• [Stored data]:
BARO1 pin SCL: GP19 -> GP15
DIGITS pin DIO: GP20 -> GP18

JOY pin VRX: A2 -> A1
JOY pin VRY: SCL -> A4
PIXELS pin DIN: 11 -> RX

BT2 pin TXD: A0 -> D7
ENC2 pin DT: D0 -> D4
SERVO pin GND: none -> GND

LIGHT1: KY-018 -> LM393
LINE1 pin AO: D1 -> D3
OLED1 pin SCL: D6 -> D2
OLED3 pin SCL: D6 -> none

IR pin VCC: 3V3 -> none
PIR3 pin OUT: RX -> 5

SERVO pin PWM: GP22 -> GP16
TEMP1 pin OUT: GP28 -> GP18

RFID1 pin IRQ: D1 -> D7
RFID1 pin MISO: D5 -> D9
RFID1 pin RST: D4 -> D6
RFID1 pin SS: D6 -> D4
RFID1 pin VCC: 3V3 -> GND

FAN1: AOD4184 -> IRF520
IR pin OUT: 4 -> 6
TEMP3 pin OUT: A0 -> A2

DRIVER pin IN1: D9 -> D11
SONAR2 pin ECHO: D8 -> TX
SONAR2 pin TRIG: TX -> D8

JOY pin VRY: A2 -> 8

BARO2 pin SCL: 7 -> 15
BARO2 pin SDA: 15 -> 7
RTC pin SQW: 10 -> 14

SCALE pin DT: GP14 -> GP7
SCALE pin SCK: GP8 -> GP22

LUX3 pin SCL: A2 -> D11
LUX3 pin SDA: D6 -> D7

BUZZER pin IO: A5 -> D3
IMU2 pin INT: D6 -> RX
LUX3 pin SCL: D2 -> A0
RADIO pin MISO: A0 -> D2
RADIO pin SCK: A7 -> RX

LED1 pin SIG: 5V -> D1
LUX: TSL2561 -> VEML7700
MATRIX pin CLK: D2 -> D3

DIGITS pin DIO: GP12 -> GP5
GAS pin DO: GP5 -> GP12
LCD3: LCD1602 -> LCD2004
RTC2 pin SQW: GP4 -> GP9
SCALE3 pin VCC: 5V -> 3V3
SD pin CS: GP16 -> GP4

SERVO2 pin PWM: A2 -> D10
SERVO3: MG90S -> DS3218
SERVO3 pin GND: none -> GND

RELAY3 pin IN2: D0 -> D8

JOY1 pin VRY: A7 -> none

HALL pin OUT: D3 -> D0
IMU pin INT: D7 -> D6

• [Task prompt]:
Up to and including the line with "OLED1 pin SCL: D6 -> D2", output each line of the entries above exactly, starting from the first.

• [Written response]:
BARO1 pin SCL: GP19 -> GP15
DIGITS pin DIO: GP20 -> GP18

JOY pin VRX: A2 -> A1
JOY pin VRY: SCL -> A4
PIXELS pin DIN: 11 -> RX

BT2 pin TXD: A0 -> D7
ENC2 pin DT: D0 -> D4
SERVO pin GND: none -> GND

LIGHT1: KY-018 -> LM393
LINE1 pin AO: D1 -> D3
OLED1 pin SCL: D6 -> D2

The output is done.